> [Task details]:
The reply should contain every entry exactly as given, with no pictures in it.
>>>
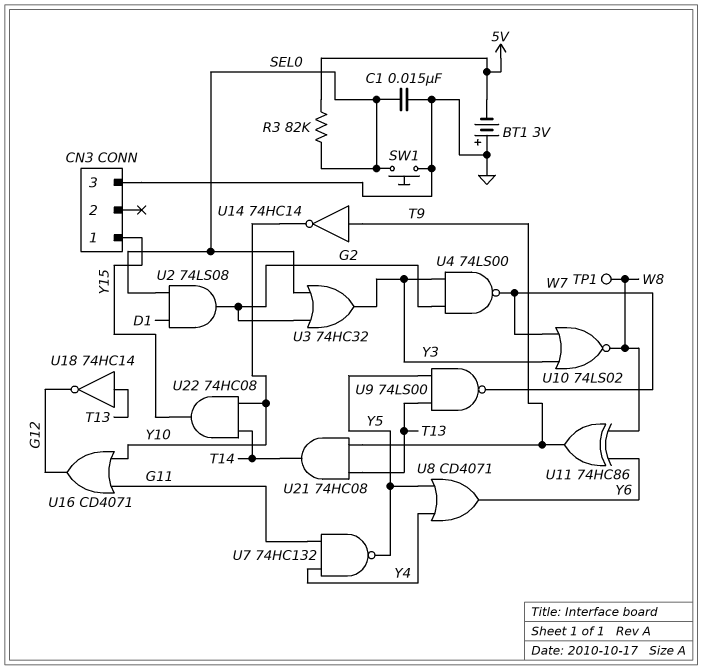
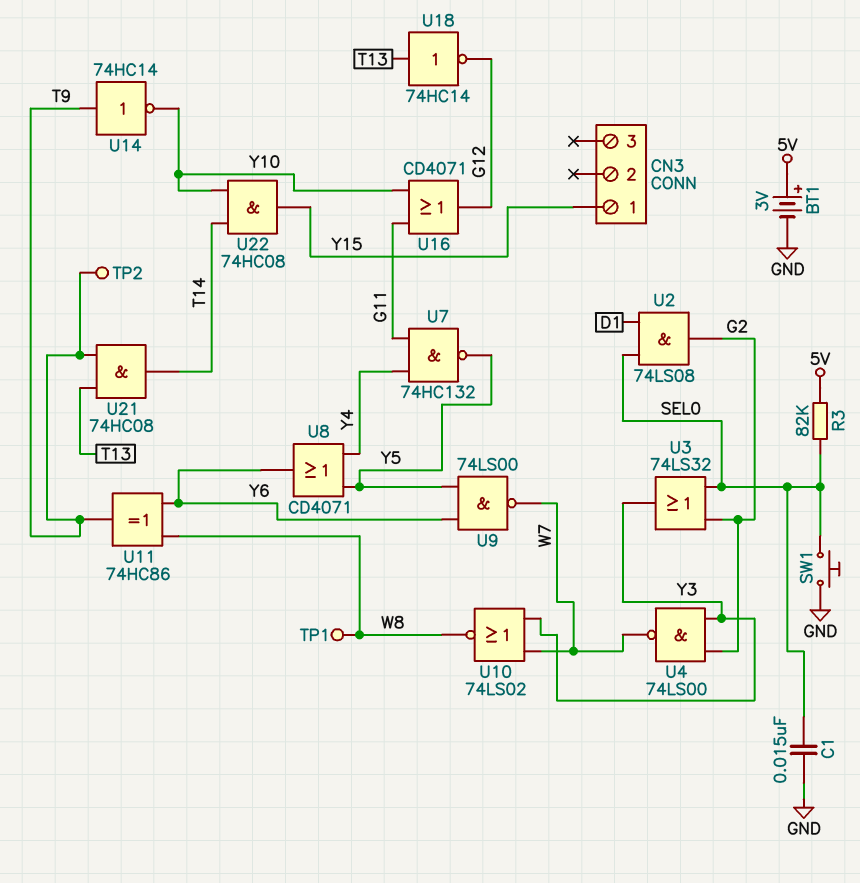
BT1: 3V (plus GND, minus 5V) -> 3V (plus 5V, minus GND)
CN3 pin 3: GND -> none
TP2: none -> test point (T9)
U3: OR 74HC32 (in G2, in SEL0, out Y3) -> OR 74LS32 (in G2, in SEL0, out Y3)
U9: NAND 74LS00 (in T13, in Y5, out W7) -> NAND 74LS00 (in Y5, in Y6, out W7)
<<<
> [Solution to the problem]:
BT1: 3V (plus GND, minus 5V) -> 3V (plus 5V, minus GND)
CN3 pin 3: GND -> none
TP2: none -> test point (T9)
U3: OR 74HC32 (in G2, in SEL0, out Y3) -> OR 74LS32 (in G2, in SEL0, out Y3)
U9: NAND 74LS00 (in T13, in Y5, out W7) -> NAND 74LS00 (in Y5, in Y6, out W7)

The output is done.